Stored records
##############################

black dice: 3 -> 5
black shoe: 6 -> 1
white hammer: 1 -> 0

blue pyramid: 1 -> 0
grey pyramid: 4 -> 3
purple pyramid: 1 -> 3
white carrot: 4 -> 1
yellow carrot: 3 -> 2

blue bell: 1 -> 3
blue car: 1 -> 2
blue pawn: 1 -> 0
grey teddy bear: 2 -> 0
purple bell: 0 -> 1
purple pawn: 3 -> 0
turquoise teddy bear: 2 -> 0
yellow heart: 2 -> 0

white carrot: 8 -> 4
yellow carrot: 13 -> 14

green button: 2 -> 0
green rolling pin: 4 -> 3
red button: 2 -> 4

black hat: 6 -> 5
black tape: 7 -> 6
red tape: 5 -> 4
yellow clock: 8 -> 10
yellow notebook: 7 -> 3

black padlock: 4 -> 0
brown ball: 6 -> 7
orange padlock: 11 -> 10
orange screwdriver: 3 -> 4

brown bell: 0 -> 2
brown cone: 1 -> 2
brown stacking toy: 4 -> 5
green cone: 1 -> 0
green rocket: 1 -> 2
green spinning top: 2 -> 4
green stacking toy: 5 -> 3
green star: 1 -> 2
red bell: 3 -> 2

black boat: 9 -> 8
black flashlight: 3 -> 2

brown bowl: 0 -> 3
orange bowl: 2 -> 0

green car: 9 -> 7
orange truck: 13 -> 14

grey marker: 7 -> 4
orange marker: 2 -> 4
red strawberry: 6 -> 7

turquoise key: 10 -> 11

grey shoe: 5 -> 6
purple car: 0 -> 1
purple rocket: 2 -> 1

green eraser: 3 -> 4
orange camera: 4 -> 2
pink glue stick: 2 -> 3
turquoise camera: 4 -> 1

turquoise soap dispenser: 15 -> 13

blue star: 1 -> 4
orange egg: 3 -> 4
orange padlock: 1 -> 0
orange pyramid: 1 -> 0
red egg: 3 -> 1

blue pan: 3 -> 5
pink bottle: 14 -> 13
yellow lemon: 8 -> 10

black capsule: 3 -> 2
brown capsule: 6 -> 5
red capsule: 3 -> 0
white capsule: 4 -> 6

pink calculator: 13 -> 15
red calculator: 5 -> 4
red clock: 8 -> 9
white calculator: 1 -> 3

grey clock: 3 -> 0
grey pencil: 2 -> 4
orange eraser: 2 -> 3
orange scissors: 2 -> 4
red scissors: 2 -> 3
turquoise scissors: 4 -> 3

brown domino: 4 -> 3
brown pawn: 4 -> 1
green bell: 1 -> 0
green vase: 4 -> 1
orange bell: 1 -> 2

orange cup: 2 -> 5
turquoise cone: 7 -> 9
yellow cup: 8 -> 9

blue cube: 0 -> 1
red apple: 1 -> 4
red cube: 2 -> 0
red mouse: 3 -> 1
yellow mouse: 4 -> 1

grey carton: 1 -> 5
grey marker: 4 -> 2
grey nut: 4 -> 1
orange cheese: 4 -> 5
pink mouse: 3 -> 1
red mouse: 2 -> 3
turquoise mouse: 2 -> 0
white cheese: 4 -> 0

##############################

§ **PROBLEM STATEMENT**
Print out the records exactly as they were entered.

§ **COMPLETED EXERCISE**
black dice: 3 -> 5
black shoe: 6 -> 1
white hammer: 1 -> 0

blue pyramid: 1 -> 0
grey pyramid: 4 -> 3
purple pyramid: 1 -> 3
white carrot: 4 -> 1
yellow carrot: 3 -> 2

blue bell: 1 -> 3
blue car: 1 -> 2
blue pawn: 1 -> 0
grey teddy bear: 2 -> 0
purple bell: 0 -> 1
purple pawn: 3 -> 0
turquoise teddy bear: 2 -> 0
yellow heart: 2 -> 0

white carrot: 8 -> 4
yellow carrot: 13 -> 14

green button: 2 -> 0
green rolling pin: 4 -> 3
red button: 2 -> 4

black hat: 6 -> 5
black tape: 7 -> 6
red tape: 5 -> 4
yellow clock: 8 -> 10
yellow notebook: 7 -> 3

black padlock: 4 -> 0
brown ball: 6 -> 7
orange padlock: 11 -> 10
orange screwdriver: 3 -> 4

brown bell: 0 -> 2
brown cone: 1 -> 2
brown stacking toy: 4 -> 5
green cone: 1 -> 0
green rocket: 1 -> 2
green spinning top: 2 -> 4
green stacking toy: 5 -> 3
green star: 1 -> 2
red bell: 3 -> 2

black boat: 9 -> 8
black flashlight: 3 -> 2

brown bowl: 0 -> 3
orange bowl: 2 -> 0

green car: 9 -> 7
orange truck: 13 -> 14

grey marker: 7 -> 4
orange marker: 2 -> 4
red strawberry: 6 -> 7

turquoise key: 10 -> 11

grey shoe: 5 -> 6
purple car: 0 -> 1
purple rocket: 2 -> 1

green eraser: 3 -> 4
orange camera: 4 -> 2
pink glue stick: 2 -> 3
turquoise camera: 4 -> 1

turquoise soap dispenser: 15 -> 13

blue star: 1 -> 4
orange egg: 3 -> 4
orange padlock: 1 -> 0
orange pyramid: 1 -> 0
red egg: 3 -> 1

blue pan: 3 -> 5
pink bottle: 14 -> 13
yellow lemon: 8 -> 10

black capsule: 3 -> 2
brown capsule: 6 -> 5
red capsule: 3 -> 0
white capsule: 4 -> 6

pink calculator: 13 -> 15
red calculator: 5 -> 4
red clock: 8 -> 9
white calculator: 1 -> 3

grey clock: 3 -> 0
grey pencil: 2 -> 4
orange eraser: 2 -> 3
orange scissors: 2 -> 4
red scissors: 2 -> 3
turquoise scissors: 4 -> 3

brown domino: 4 -> 3
brown pawn: 4 -> 1
green bell: 1 -> 0
green vase: 4 -> 1
orange bell: 1 -> 2

orange cup: 2 -> 5
turquoise cone: 7 -> 9
yellow cup: 8 -> 9

blue cube: 0 -> 1
red apple: 1 -> 4
red cube: 2 -> 0
red mouse: 3 -> 1
yellow mouse: 4 -> 1

grey carton: 1 -> 5
grey marker: 4 -> 2
grey nut: 4 -> 1
orange cheese: 4 -> 5
pink mouse: 3 -> 1
red mouse: 2 -> 3
turquoise mouse: 2 -> 0
white cheese: 4 -> 0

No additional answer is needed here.